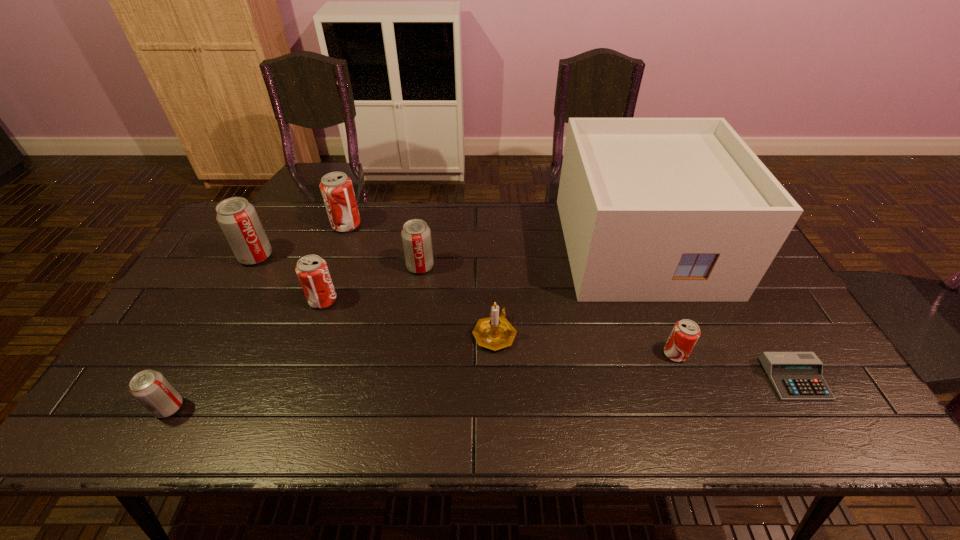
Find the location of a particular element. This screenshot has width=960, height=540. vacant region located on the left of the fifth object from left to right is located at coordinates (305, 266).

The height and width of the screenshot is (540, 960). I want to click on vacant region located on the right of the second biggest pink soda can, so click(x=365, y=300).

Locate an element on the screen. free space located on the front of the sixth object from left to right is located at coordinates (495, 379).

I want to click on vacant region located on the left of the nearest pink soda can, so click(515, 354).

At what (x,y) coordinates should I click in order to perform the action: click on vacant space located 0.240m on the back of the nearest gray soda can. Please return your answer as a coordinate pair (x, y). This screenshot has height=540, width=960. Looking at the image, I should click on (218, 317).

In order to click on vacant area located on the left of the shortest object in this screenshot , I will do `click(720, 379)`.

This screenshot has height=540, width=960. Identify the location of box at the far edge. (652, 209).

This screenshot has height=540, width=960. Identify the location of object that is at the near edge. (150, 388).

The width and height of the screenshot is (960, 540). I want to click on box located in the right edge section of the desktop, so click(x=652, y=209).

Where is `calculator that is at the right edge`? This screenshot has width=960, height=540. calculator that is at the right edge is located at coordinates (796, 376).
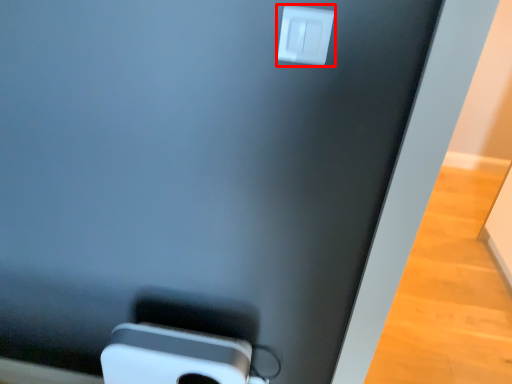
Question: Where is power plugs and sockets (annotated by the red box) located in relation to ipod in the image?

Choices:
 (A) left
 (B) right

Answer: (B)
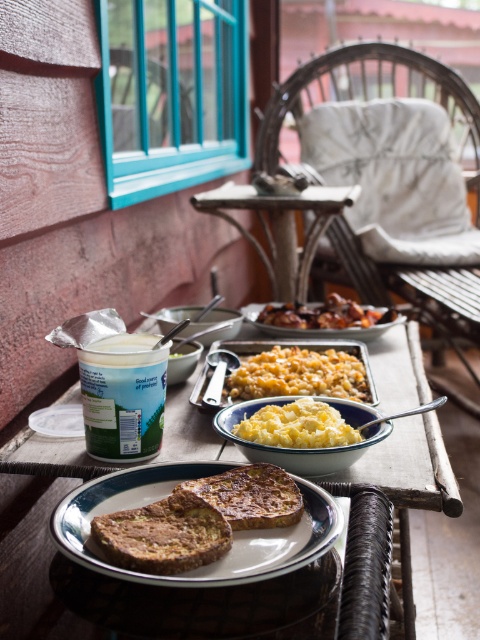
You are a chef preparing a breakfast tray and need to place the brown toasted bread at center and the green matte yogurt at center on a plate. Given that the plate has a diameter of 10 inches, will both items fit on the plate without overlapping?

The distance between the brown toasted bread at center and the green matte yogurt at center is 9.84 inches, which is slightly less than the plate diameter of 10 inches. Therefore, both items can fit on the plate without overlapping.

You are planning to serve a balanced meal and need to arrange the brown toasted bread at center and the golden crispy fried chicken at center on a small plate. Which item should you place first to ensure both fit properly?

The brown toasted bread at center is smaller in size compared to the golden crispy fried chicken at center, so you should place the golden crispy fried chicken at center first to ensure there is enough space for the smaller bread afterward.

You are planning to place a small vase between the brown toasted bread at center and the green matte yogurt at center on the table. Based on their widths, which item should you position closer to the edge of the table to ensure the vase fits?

++++++

_Task item:_
Pick out each line in the entries above that contains the string "order", matching upper and lower case exactly.

_Response area:_
At what (x,y) coordinates should I click in order to perform the action: click on vacant space located 0.240m on the back of the nearest gray soda can. Please return your answer as a coordinate pair (x, y). This screenshot has height=540, width=960. Looking at the image, I should click on (218, 317).
In order to click on vacant area located on the left of the shortest object in this screenshot , I will do `click(720, 379)`.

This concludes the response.